What needs to be done: Please copy out every line of the records below that contains the string "kern", and treat uppercase and lowercase letters as different.
══ Data entries
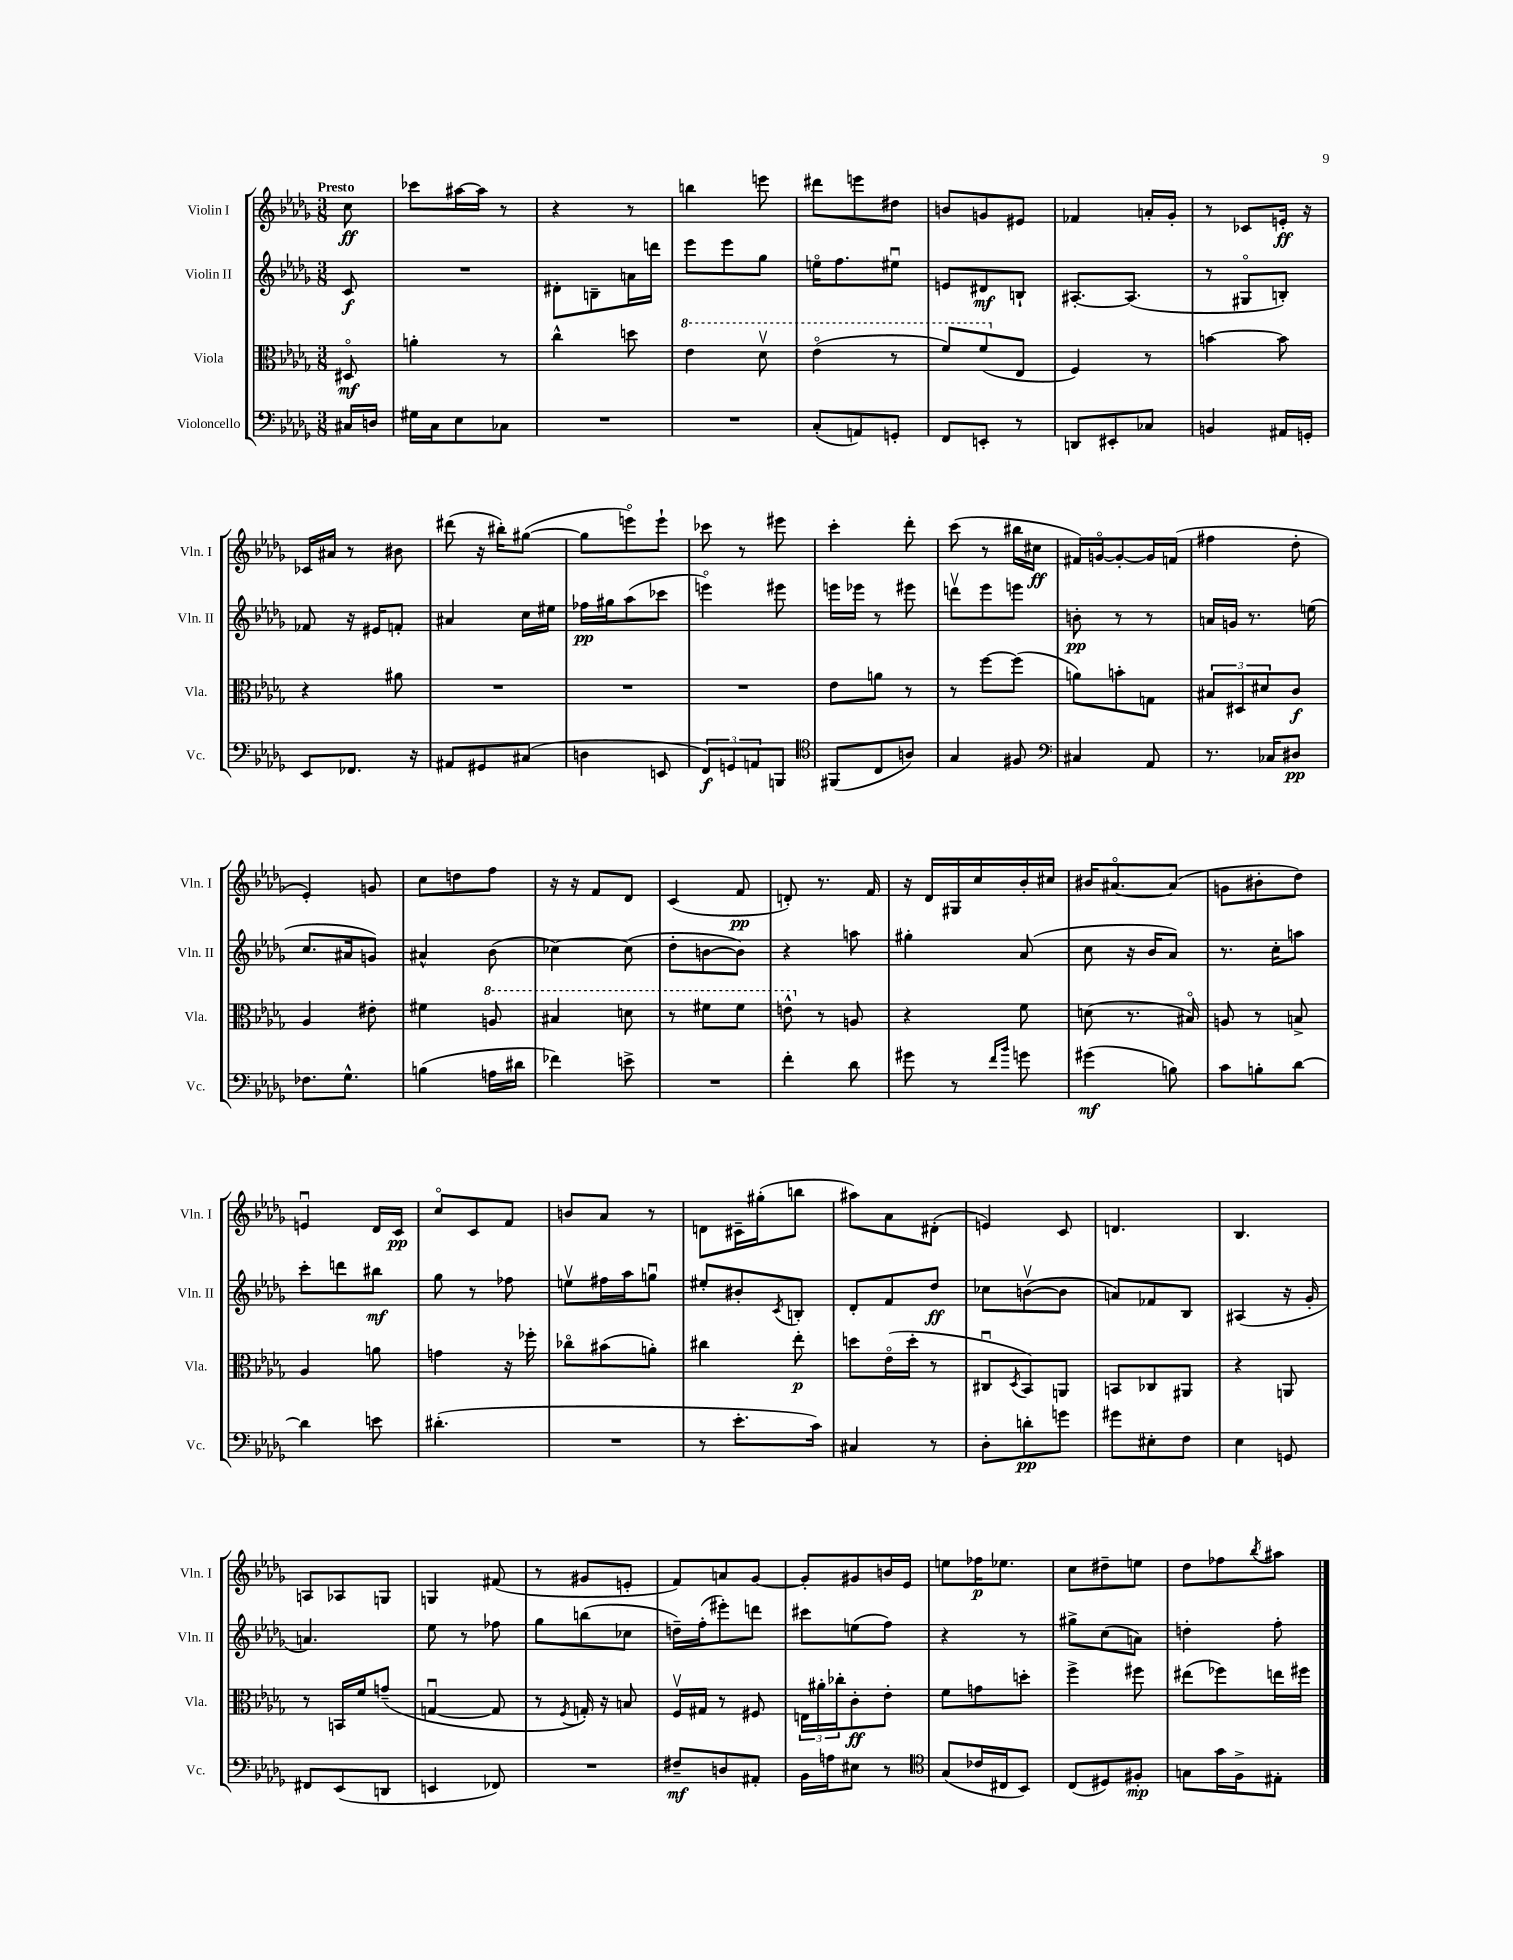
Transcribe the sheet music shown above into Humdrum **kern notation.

**kern	**kern	**kern	**kern
*staff4	*staff3	*staff2	*staff1
*clefF4	*clefC3	*clefG2	*clefG2
*k[b-e-a-d-g-]	*k[b-e-a-d-g-]	*k[b-e-a-d-g-]	*k[b-e-a-d-g-]
*M3/8	*M3/8	*M3/8	*M3/8
16C#	8D#o	8c	8cc
16D	.	.	.
=	=	=	=
16G#	4a'	4.r	8ccc-
16C	.	.	.
8E-	.	.	[16aa#
.	.	.	16aa#]
8C-	8r	.	8r
=	=	=	=
4.r	4cc^^	8d#'	4r
.	.	8B~	.
.	8dd	16a	8r
.	.	16ddd	.
=	=	=	=
4.r	4ee-	8eee-	4bb
.	.	8eee-	.
.	8dd-v	8gg-	8eee
=	=	=	=
(8C'	(4ee-o	16eeo	8ddd#
.	.	8.ff	.
8AA)	.	.	8eee
8GG'	8r	8ee#u	8dd#
=	=	=	=
8FF	8ff)	8e	8b
8EE'	(8ff	8d#	8g
8r	8E-	8B`	8e#
=	=	=	=
8DD	4F)	[8.A#'	4f-
8EE#'	.	.	.
.	.	(8.A#]	.
8C-	8r	.	16a'
.	.	.	16g-'
=	=	=	=
4BB	[4b	8r	8r
.	.	8G#o	8c-
16AA#	8b]	8B')	16e'
16GG'	.	.	16r
=	=	=	=
8EE-	4r	8f-	16c-
.	.	.	16a#
8.FF-	.	16r	8r
.	.	16e#	.
.	8a#	8f'	8b#
16r	.	.	.
=	=	=	=
8AA#	4.r	4a#	(8ddd#
8GG#	.	.	16r
.	.	.	16bb#')
(8C#	.	16cc	([8gg#
.	.	16ee#	.
=	=	=	=
4D	4.r	16ff-	8gg#]
.	.	16gg#	.
.	.	(8aa-	8eeeo)
8EE	.	8ccc-	8eee`
=	=	=	=
12FF)	4.r	4eeeo)	8ccc-
12GG	.	.	.
.	.	.	8r
12AA	.	.	.
8BBB	.	8eee#	8eee#
=	=	=	=
*clefC4	*	*	*
(8FF#	8e-	16eee	4ccc'
.	.	16eee-	.
8C	8a	8r	.
8A)	8r	8eee#	8ddd-'
=	=	=	=
4G-	8r	8dddv	(8ccc
.	[8ff	8eee-	8r
8F#	(8ff]	8eee	16bb#
.	.	.	16cc#
=	=	=	=
*clefF4	*	*	*
4C#	8a)	8b'	16f#)
.	.	.	[16go
.	8b'	8r	8g'_
8AA-	8G	8r	16g]
.	.	.	(16f
=	=	=	=
8.r	12B#	16a	4ff#
.	.	16g	.
.	12D#	.	.
.	.	8.r	.
.	12d#	.	.
16C-	.	.	.
8D#	8c	.	8dd-'
.	.	(16ee	.
=	=	=	=
8.F-	4A-	8.cc	4e-')
8.G-^^	.	16a#	.
.	8e#'	8g)	8g
=	=	=	=
(4B	4f#	4a#^^	8cc
.	.	.	8dd
16A	8a	(8b-	8ff
16d#	.	.	.
=	=	=	=
4f-)	4b#	[4cc-)	16r
.	.	.	16r
.	.	.	8f
8e^	8dd	(8cc-]	8d-
=	=	=	=
4.r	8r	8dd-'	(4c
.	8ff#	[8b	.
.	8ff#	8b])	8f
=	=	=	=
4f'	8ee^^	4r	8d')
.	8r	.	8.r
8d-	8A	8aa	.
.	.	.	16f
=	=	=	=
8g#	4r	4gg#'	16r
.	.	.	16d-
8r	.	.	16G#
.	.	.	16cc
16qqf	.	.	.
16qqb-	.	.	.
8g	8f	(8a-	16b-'
.	.	.	16cc#
=	=	=	=
(4g#	(8d	8cc	16b#
.	.	.	[8.a#o
.	8.r	16r	.
.	.	16b-	.
8B)	.	8a-)	(8a#]
.	16B#o)	.	.
=	=	=	=
8c	8A	8.r	8g
8B'	8r	.	8b#'
.	.	16cc'	.
[8d-	8B^	8aa	8dd-)
=	=	=	=
4d-]	4A-	8ccc'	4eu
.	.	8ddd	.
8e	8a	8bb#	16d-
.	.	.	16c
=	=	=	=
(4.d#'	4g	8gg-	8cco
.	.	8r	8c
.	16r	8ff-	8f
.	16ff-'	.	.
=	=	=	=
4.r	8cc-o	8eev	8b
.	(8b#	16ff#	8a-
.	.	16aa-	.
.	8a')	8ggu	8r
=	=	=	=
8r	4cc#	8ee#'	8d
8.e-'	.	8b#'	16c#~
.	.	.	(16gg#'
.	.	8qc	.
.	8ee-'	8B'	8bb
16c)	.	.	.
=	=	=	=
4C#	8dd	8d-'	8aa#)
.	(16e-o	8f	8a-
.	16dd'	.	.
8r	8r	8dd-	(8d#'
=	=	=	=
8D-'	8C#u	8cc-	4e)
.	8qD-	.	.
8d'	8BB-)	([8bv	.
8g	8AA	8b]	8c
=	=	=	=
8g#	8BB	8a)	4.d
8E#'	8C-	8f-	.
8F	8AA#	8B-	.
=	=	=	=
4E-	4r	(4A#	4.B-
8GG	8AA	16r	.
.	.	16g-'	.
=	=	=	=
8FF#	8r	4.a)	8A
(8EE-	16BB	.	8A-
.	16f	.	.
8DD	(8g~	.	8G
=	=	=	=
4EE	[4Gu	8ee-	4G
.	.	8r	.
8FF-)	8G]	8ff-	(8f#
=	=	=	=
4.r	8r	8gg-	8r
.	8qF	.	.
.	16G')	(8bb	8g#
.	16r	.	.
.	8B	8cc-	8e'
=	=	=	=
8F#~	16Fv	16dd~)	8f)
.	16G#	(16ff'	.
8D	8r	8eee#')	8a
8AA#'	8F#	8ddd	[8g-
=	=	=	=
16BB-	24E	8ccc#	8g-']
.	24a#'	.	.
16A	.	.	.
.	24cc-'	.	.
8E#	8c'	(8ee	8g#
8r	8e-'	8ff)	16b
.	.	.	16e-
=	=	=	=
*clefC4	*	*	*
(8G-	8f	4r	8ee
16c-	8g	.	16ff-
16C#	.	.	8.ee-
8BB-)	8dd'	8r	.
=	=	=	=
(8C	4ff^	8gg#^	8cc
8D#)	.	(8cc	8dd#~
8F#'	8ff#	8a)	8ee
=	=	=	=
8G	(8ee#	4dd'	8dd-
16g-	8ff-)	.	8ff-
16F^	.	.	.
.	.	.	8qbb-
8E#'	16ee	8ff'	8aa#
.	16ff#	.	.
==	==	==	==
*-	*-	*-	*-
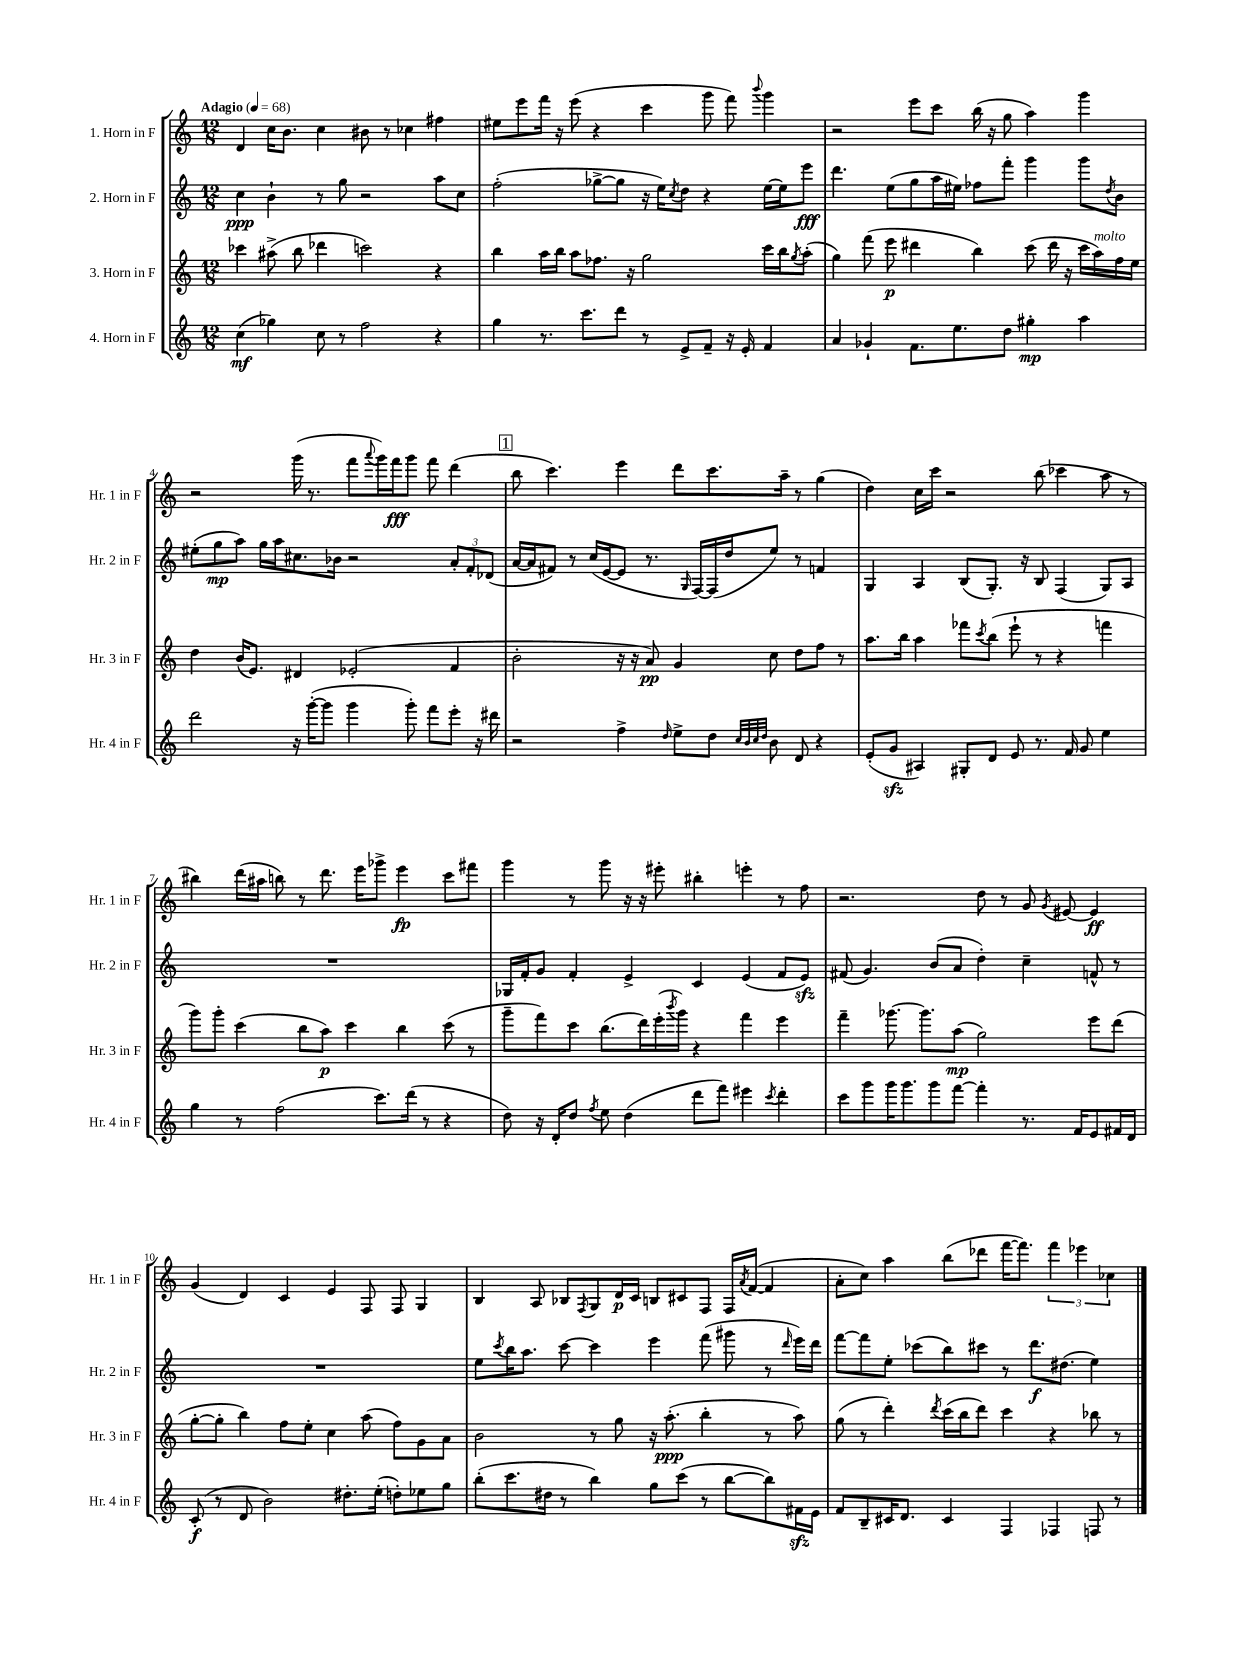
════
Exercise result:
Transcribe the sheet music shown above into Humdrum **kern notation.
**kern	**kern	**kern	**kern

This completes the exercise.